What to work on
From the data below, repeat exactly the lines from the line with "white nut: 0 -> 1" to the line with "yellow nut: 3 -> 1", both included.

Data provided

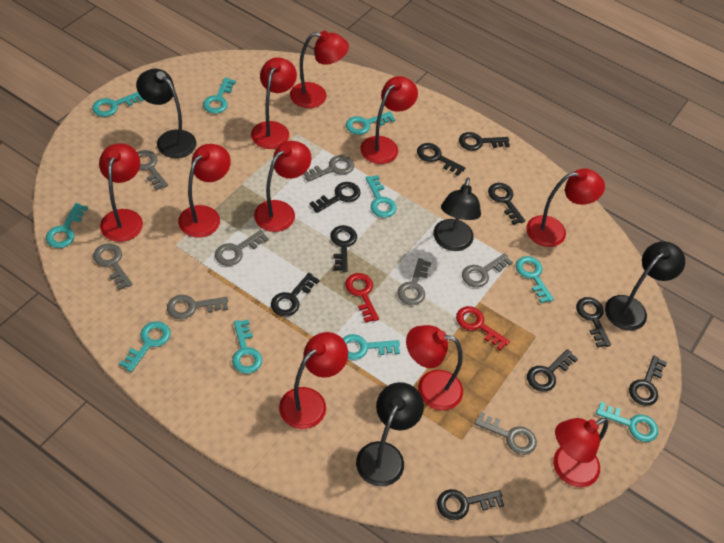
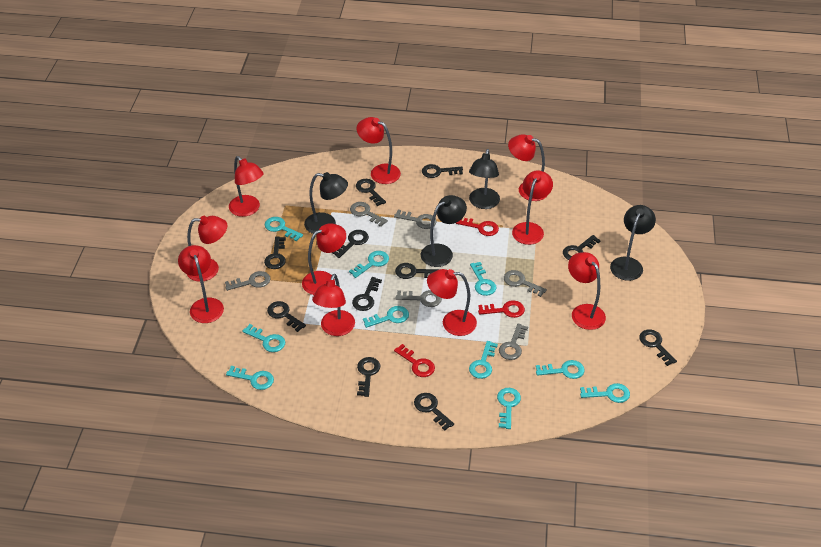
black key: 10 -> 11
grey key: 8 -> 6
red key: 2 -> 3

==

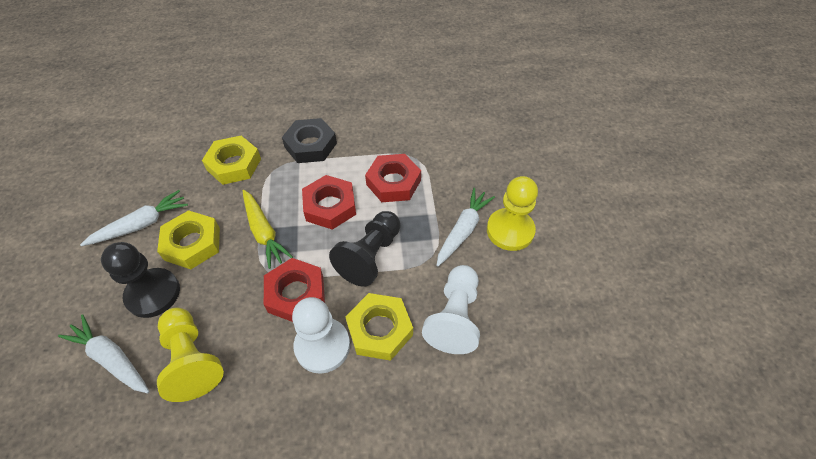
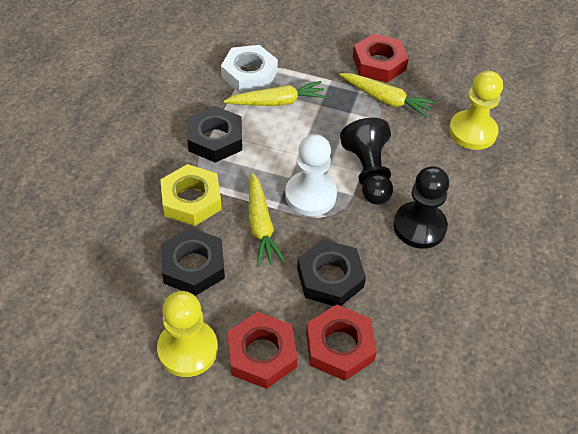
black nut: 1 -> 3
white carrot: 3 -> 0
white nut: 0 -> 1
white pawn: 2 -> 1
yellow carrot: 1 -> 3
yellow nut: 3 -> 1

Response area
white nut: 0 -> 1
white pawn: 2 -> 1
yellow carrot: 1 -> 3
yellow nut: 3 -> 1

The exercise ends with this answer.